### Required action
Check the data underneath for lines holding the word "degrees", and state only how many you find.
Content starts
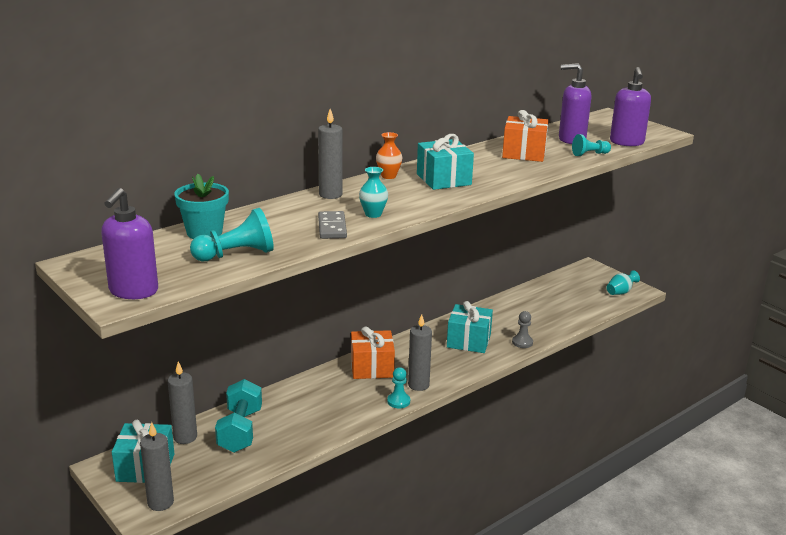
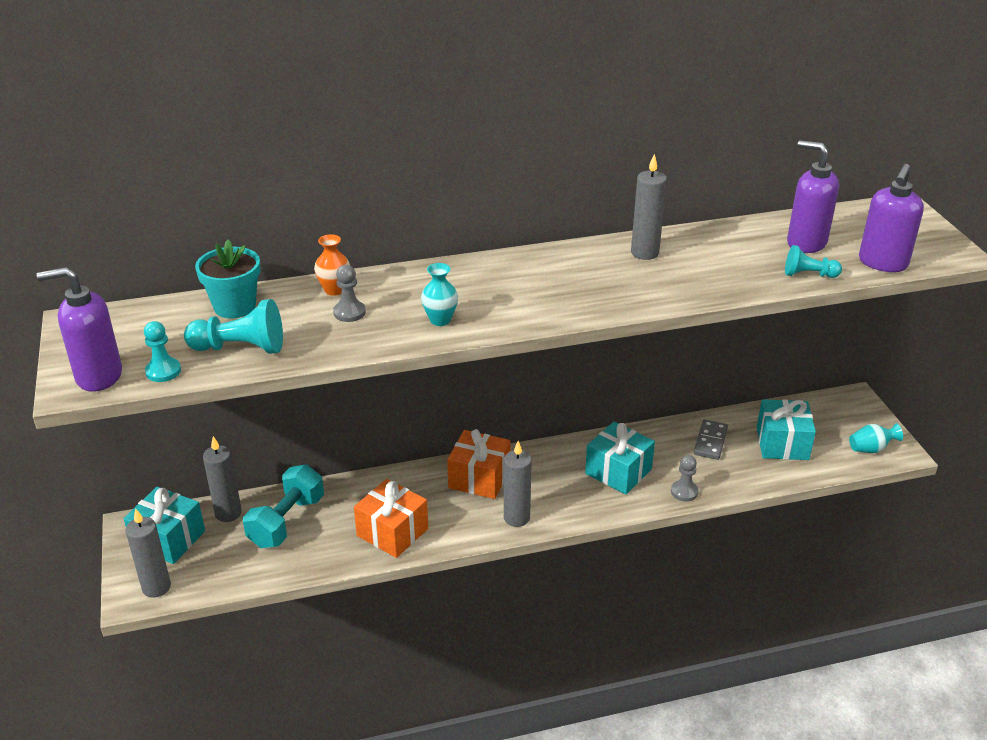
camera: 25 degrees right, 10 degrees up
(133, 291) = (98, 376): purple soap dispenser -> purple soap dispenser turned 45 degrees clockwise
(300, 221) = (349, 312): none -> grey pawn
(330, 195) = (417, 278): grey candle -> grey candle (644, 253)
(332, 227) = (376, 330): grey domino -> grey domino (710, 441)
(388, 176) = (510, 261): orange vase -> orange vase (334, 290)
(398, 401) = (479, 534): turquoise pawn -> turquoise pawn (163, 371)
(443, 179) = (573, 280): turquoise gift -> turquoise gift (782, 443)
(524, 153) = (717, 255): orange gift -> orange gift (392, 532)

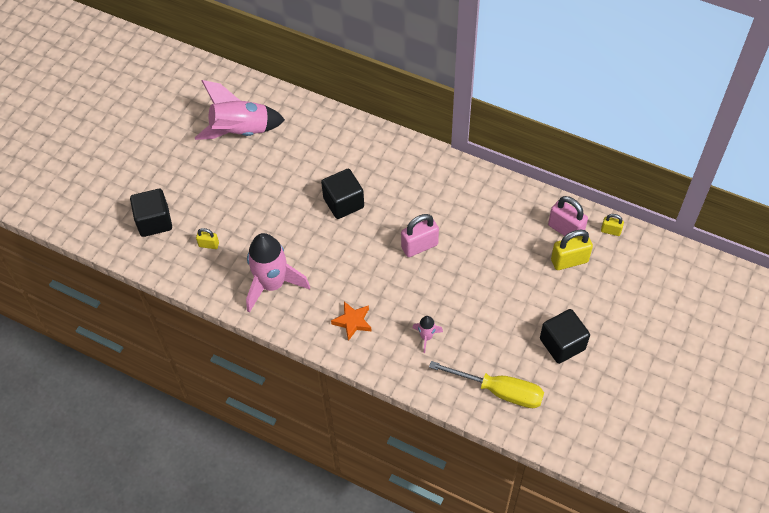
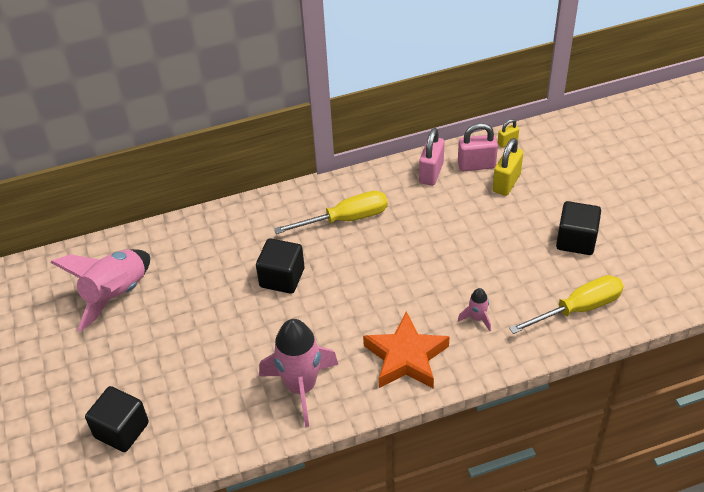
camera: 45 degrees left, 10 degrees down
(209, 245) = (201, 405): yellow padlock -> none
(352, 322) = (406, 357): orange star -> orange star, size x1.80
(419, 246) = (385, 260): pink padlock -> pink padlock (431, 173)
(429, 195) = (345, 219): none -> yellow screwdriver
Content ends
### The completed task
3